> Entries supplied:
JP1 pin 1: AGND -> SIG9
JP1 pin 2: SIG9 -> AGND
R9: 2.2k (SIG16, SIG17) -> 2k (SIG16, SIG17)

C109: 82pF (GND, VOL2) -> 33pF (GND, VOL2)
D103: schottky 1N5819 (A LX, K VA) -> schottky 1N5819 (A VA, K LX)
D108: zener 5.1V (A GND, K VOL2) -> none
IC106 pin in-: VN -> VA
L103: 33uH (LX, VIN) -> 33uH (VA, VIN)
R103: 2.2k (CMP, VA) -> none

> Prompt: Retype the listing in full, keeping every word as it appears.

> Written solution:
JP1 pin 1: AGND -> SIG9
JP1 pin 2: SIG9 -> AGND
R9: 2.2k (SIG16, SIG17) -> 2k (SIG16, SIG17)

C109: 82pF (GND, VOL2) -> 33pF (GND, VOL2)
D103: schottky 1N5819 (A LX, K VA) -> schottky 1N5819 (A VA, K LX)
D108: zener 5.1V (A GND, K VOL2) -> none
IC106 pin in-: VN -> VA
L103: 33uH (LX, VIN) -> 33uH (VA, VIN)
R103: 2.2k (CMP, VA) -> none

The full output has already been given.